TASK DIRECTIONS:
Below are the records; copy each line in them that holds the word "lamp".

SOURCE DATA:
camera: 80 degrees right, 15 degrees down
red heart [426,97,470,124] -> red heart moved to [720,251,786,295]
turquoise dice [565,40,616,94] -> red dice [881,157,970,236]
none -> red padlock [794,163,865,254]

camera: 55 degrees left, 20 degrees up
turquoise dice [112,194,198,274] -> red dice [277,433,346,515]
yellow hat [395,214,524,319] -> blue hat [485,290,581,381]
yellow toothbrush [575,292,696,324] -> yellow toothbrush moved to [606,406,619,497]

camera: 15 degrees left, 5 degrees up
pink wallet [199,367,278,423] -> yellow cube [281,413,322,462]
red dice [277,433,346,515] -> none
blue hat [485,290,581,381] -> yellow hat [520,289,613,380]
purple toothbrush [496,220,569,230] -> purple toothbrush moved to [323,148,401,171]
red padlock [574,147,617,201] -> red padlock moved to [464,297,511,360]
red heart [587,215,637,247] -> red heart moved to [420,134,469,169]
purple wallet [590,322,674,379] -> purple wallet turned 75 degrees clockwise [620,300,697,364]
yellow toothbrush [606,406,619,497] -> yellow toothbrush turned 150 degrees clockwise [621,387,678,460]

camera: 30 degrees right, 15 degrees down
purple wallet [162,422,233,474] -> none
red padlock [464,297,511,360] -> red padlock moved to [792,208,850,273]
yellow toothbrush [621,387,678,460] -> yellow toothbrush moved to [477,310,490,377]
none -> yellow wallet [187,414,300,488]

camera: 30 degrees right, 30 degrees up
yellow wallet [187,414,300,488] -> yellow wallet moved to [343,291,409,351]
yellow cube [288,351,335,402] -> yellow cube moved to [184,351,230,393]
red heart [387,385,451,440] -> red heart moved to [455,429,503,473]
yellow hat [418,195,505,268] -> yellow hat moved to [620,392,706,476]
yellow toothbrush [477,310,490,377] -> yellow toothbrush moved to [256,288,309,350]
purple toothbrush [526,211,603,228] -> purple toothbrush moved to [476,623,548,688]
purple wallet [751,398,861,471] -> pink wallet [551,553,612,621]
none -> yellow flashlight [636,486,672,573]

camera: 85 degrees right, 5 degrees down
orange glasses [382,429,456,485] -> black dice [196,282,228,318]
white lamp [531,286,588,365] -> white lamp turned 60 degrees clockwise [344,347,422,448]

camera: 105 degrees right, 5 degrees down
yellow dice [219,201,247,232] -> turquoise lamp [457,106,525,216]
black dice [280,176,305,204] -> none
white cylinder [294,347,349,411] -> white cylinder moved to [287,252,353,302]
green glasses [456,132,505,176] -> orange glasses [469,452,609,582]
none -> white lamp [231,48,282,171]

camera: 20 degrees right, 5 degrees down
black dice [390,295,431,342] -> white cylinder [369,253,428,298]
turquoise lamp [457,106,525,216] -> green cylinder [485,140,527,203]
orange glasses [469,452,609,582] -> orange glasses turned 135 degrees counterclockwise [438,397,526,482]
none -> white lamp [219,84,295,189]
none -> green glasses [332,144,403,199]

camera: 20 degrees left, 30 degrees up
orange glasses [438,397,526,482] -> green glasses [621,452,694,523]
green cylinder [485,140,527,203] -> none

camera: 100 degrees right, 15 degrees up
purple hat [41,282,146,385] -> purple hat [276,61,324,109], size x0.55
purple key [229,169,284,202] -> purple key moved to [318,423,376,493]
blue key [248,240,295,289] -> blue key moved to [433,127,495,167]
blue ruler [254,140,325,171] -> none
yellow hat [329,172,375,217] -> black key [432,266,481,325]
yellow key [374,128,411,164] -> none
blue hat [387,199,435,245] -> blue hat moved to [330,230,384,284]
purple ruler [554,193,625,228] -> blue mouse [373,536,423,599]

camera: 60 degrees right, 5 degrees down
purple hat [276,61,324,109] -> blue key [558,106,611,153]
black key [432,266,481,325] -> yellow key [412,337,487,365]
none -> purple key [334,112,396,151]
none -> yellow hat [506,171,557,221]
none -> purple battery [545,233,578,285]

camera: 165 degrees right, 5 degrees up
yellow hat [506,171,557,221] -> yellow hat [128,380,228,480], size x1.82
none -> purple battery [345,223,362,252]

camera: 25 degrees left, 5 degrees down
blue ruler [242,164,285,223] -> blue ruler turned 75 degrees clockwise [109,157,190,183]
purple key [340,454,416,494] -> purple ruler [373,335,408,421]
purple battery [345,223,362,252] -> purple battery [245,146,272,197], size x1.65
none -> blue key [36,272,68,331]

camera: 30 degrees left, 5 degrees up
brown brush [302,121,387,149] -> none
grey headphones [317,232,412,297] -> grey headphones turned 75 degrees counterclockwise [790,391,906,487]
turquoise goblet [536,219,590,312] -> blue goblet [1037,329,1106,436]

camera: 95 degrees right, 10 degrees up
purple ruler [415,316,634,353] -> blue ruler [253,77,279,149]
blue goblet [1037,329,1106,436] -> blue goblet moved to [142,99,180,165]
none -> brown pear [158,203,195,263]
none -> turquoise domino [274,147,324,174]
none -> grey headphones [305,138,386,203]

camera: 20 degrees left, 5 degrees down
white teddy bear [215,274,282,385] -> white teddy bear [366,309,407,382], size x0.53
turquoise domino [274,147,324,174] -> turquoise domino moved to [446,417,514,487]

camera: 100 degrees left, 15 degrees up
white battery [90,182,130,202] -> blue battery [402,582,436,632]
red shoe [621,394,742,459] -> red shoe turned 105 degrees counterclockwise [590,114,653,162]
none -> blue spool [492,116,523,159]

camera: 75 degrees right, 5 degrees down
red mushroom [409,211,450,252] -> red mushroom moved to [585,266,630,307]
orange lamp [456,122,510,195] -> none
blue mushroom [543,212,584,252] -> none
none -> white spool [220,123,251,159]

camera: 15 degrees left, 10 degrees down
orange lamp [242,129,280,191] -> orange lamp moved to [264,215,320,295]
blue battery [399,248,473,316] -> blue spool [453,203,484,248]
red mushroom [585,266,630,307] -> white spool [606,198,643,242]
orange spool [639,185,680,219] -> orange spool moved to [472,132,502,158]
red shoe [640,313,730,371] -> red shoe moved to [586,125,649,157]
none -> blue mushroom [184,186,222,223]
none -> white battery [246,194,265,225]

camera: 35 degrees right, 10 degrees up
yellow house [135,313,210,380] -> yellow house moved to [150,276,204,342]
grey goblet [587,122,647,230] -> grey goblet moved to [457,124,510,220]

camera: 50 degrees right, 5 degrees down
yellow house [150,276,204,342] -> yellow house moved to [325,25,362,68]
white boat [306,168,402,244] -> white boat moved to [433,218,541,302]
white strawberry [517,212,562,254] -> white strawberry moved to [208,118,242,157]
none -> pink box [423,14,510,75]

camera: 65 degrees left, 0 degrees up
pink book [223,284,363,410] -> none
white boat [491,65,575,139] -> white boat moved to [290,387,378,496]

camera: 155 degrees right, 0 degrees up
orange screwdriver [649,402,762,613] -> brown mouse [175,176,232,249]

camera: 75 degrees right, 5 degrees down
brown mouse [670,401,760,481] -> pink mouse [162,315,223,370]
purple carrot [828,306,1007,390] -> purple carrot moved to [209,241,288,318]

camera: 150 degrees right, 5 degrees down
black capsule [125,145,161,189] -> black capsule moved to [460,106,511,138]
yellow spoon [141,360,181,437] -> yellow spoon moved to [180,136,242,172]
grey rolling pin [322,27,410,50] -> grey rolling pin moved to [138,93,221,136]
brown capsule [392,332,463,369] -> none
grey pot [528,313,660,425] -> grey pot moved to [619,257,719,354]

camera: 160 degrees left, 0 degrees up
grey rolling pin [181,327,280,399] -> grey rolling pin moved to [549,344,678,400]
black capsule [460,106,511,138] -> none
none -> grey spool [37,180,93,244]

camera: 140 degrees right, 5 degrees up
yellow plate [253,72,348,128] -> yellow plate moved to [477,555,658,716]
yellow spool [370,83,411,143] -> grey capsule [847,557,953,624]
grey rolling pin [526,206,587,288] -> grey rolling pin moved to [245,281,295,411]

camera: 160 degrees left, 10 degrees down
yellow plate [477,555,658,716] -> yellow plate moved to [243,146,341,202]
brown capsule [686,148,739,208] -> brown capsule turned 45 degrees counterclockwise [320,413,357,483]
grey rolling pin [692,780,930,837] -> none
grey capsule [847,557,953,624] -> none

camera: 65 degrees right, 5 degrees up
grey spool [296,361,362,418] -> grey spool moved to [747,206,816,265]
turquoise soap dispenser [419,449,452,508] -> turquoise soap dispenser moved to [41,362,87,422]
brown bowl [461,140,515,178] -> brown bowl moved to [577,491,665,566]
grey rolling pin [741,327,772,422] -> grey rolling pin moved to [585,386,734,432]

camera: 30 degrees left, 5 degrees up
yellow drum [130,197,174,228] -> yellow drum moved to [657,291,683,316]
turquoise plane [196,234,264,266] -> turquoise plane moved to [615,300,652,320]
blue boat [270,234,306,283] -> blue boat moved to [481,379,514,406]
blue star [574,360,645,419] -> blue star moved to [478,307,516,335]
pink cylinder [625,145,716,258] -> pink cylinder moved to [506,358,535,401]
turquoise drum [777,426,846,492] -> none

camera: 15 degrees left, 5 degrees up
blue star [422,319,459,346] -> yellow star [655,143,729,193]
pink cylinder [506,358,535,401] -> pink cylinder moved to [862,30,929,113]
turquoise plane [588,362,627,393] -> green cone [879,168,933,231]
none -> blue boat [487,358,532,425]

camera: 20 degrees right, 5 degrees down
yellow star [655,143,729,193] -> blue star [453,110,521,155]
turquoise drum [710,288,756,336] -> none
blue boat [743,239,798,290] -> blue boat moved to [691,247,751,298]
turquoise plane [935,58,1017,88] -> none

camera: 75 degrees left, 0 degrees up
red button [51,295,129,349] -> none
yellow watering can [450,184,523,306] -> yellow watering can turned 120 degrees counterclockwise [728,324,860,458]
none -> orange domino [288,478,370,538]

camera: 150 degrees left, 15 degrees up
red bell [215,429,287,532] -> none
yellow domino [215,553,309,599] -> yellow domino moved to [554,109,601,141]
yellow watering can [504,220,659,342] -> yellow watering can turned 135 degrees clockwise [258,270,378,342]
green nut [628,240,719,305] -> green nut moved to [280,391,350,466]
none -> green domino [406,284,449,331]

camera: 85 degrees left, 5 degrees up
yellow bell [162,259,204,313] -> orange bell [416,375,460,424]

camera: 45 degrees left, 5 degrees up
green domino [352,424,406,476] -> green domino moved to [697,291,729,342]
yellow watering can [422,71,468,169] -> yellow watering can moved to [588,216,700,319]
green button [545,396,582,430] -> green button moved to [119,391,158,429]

ANSWER BELOW:
white lamp [531,286,588,365] -> white lamp turned 60 degrees clockwise [344,347,422,448]
yellow dice [219,201,247,232] -> turquoise lamp [457,106,525,216]
none -> white lamp [231,48,282,171]
turquoise lamp [457,106,525,216] -> green cylinder [485,140,527,203]
none -> white lamp [219,84,295,189]
orange lamp [456,122,510,195] -> none
orange lamp [242,129,280,191] -> orange lamp moved to [264,215,320,295]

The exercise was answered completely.